» WHAT IS EXPECTED
Return the entries below word for word; no images should appear in the copy.

══ PROVIDED RECORDS ══

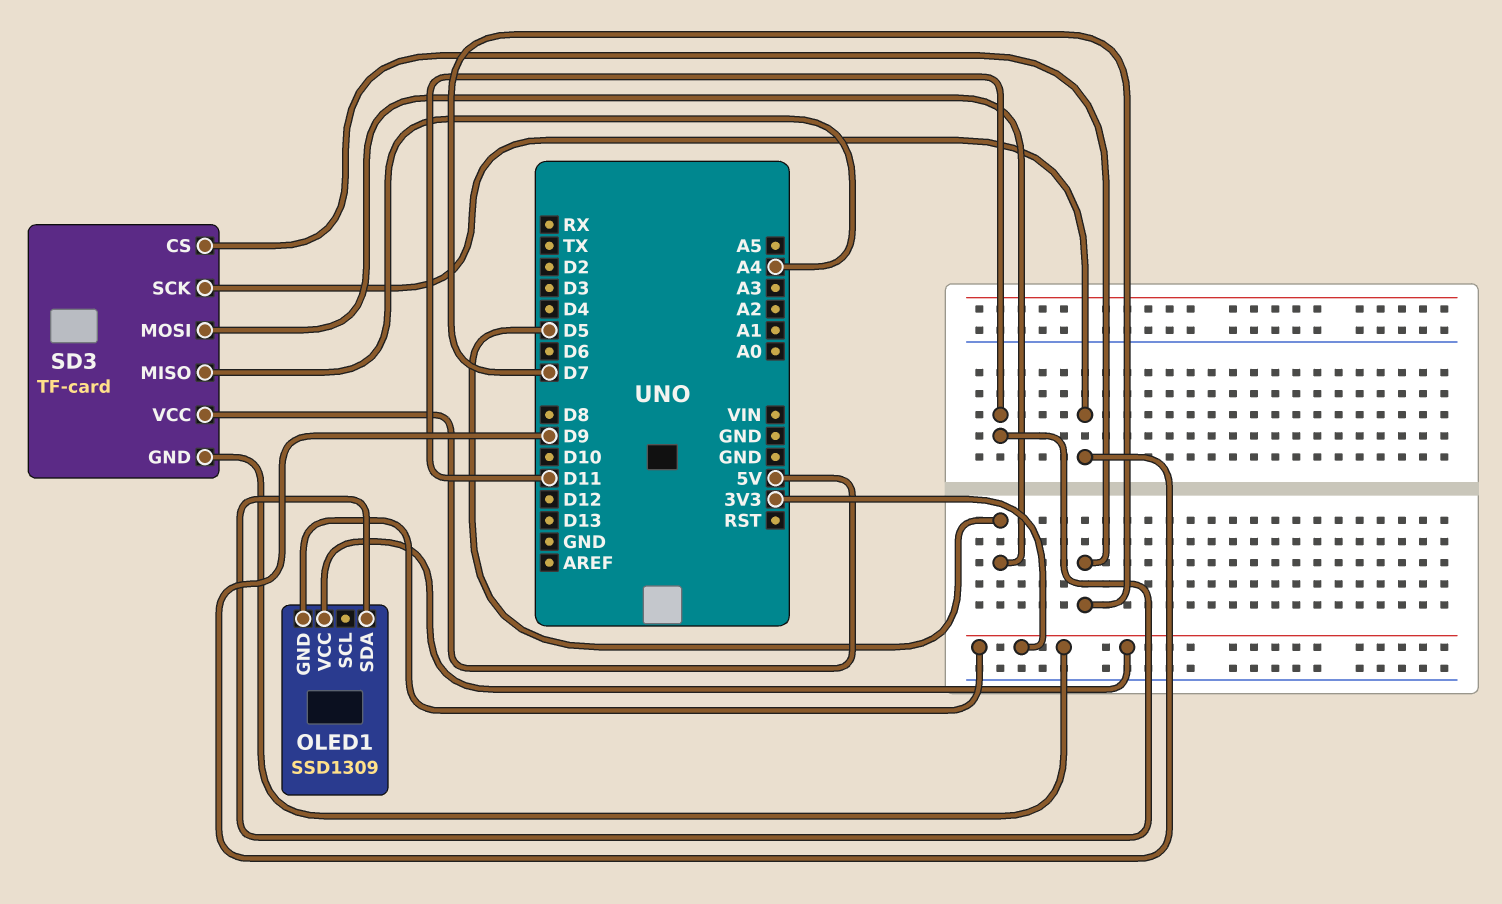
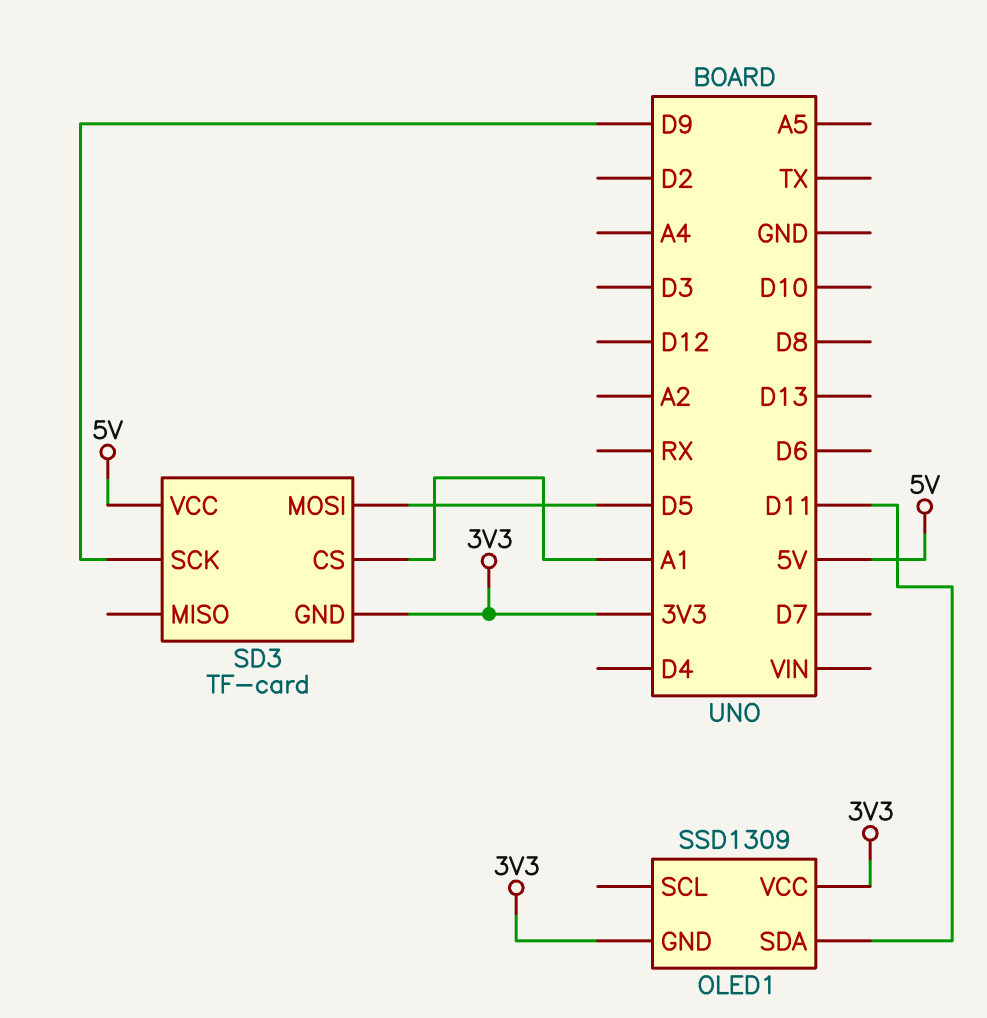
SD3 pin CS: D7 -> A1
SD3 pin MISO: A4 -> none

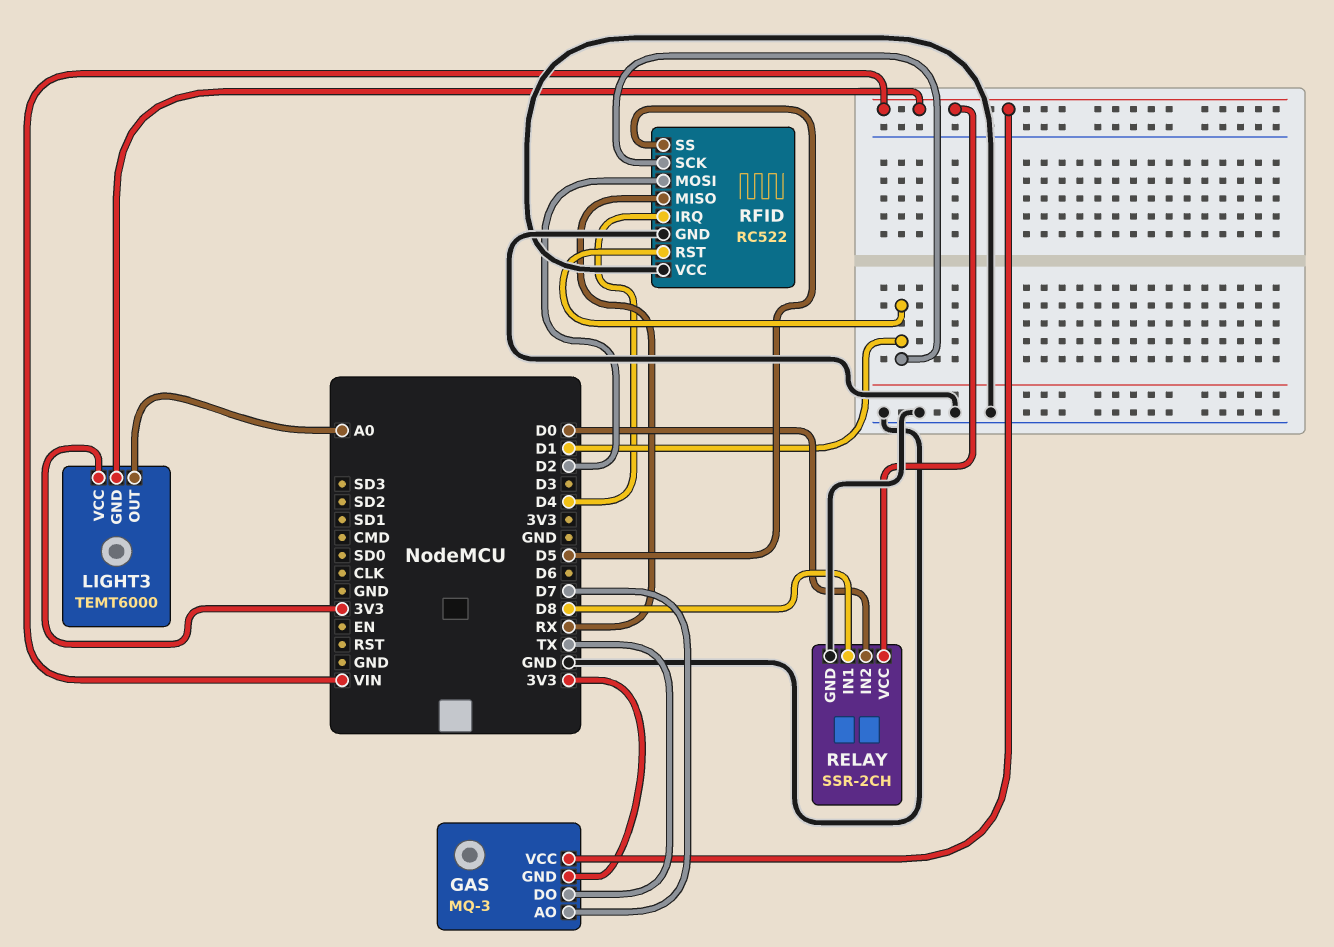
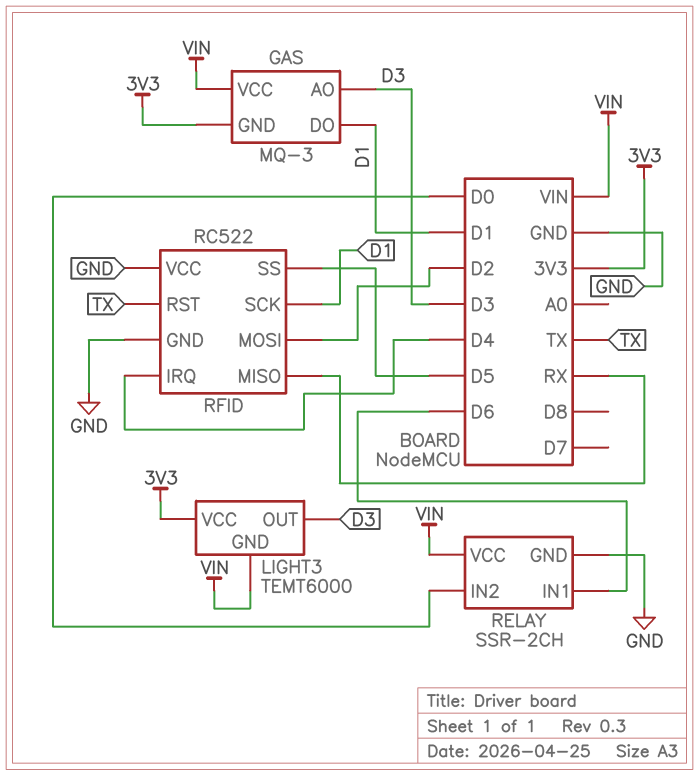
GAS pin AO: D7 -> D3
GAS pin DO: TX -> D1
LIGHT3 pin OUT: A0 -> D3
RELAY pin IN1: D8 -> D6
RFID pin RST: D1 -> TX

═══

» SOLUTION
SD3 pin CS: D7 -> A1
SD3 pin MISO: A4 -> none

GAS pin AO: D7 -> D3
GAS pin DO: TX -> D1
LIGHT3 pin OUT: A0 -> D3
RELAY pin IN1: D8 -> D6
RFID pin RST: D1 -> TX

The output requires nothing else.